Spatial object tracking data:
=-=-=
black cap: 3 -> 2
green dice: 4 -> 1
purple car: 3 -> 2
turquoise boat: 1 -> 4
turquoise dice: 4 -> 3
=-=-=
* [What this task involves]
From the first line to the last, repeat the records exactly.

* [Finished exercise]
black cap: 3 -> 2
green dice: 4 -> 1
purple car: 3 -> 2
turquoise boat: 1 -> 4
turquoise dice: 4 -> 3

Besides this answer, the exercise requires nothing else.